### [What this task involves]
Which lines in the records below contain the string "kern"? Copy each of those lines in full.

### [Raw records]
** start **

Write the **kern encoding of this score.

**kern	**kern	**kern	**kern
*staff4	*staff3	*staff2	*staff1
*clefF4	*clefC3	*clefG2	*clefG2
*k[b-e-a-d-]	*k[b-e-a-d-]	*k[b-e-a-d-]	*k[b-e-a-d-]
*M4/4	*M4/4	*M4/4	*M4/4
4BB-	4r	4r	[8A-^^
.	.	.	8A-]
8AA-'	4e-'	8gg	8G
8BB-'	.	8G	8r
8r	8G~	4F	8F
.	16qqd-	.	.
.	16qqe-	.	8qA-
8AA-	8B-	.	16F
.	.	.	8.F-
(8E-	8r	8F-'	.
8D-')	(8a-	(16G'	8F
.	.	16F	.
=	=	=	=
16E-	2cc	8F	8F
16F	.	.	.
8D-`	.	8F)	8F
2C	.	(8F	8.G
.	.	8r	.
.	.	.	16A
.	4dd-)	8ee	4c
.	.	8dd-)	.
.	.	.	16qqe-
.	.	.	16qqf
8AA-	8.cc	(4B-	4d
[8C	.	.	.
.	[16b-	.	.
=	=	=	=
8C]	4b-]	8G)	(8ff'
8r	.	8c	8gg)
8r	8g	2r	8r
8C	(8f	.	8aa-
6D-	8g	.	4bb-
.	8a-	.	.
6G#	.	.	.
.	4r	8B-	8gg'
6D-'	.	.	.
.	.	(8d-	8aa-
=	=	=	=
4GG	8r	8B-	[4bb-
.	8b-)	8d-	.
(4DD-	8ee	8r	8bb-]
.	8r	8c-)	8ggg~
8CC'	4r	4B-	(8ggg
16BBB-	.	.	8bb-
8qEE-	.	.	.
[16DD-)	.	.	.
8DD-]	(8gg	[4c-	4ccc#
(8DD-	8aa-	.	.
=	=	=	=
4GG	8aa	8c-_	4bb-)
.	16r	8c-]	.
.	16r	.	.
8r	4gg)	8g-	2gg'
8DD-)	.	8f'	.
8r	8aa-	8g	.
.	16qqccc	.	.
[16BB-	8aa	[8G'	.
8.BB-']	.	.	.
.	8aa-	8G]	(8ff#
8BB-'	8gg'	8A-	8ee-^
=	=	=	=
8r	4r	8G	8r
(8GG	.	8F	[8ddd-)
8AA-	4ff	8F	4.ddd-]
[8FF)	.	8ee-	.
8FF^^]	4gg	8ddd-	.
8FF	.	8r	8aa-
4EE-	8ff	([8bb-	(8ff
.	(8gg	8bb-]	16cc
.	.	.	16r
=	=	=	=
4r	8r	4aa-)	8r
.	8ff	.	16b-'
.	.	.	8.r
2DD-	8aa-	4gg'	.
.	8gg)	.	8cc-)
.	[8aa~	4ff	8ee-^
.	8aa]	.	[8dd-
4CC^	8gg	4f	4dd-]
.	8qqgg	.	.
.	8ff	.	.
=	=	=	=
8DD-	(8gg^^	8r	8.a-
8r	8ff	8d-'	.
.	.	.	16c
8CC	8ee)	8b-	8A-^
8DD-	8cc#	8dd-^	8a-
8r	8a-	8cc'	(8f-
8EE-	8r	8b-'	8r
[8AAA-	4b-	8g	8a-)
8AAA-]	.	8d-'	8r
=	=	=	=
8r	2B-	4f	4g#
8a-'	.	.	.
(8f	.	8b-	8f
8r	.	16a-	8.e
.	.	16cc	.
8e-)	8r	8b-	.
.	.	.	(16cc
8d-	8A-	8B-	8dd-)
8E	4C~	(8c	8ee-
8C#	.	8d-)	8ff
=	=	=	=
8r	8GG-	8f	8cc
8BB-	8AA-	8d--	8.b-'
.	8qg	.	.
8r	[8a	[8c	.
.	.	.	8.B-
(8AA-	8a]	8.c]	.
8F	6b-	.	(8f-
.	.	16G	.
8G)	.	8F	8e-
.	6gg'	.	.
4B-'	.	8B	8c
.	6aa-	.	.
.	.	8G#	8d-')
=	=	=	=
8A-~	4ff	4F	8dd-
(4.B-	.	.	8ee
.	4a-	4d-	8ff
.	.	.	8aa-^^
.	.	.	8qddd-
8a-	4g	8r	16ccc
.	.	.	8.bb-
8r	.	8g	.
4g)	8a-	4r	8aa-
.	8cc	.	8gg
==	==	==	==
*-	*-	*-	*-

** end **

### [Reply to the task]
Write the **kern encoding of this score.
**kern	**kern	**kern	**kern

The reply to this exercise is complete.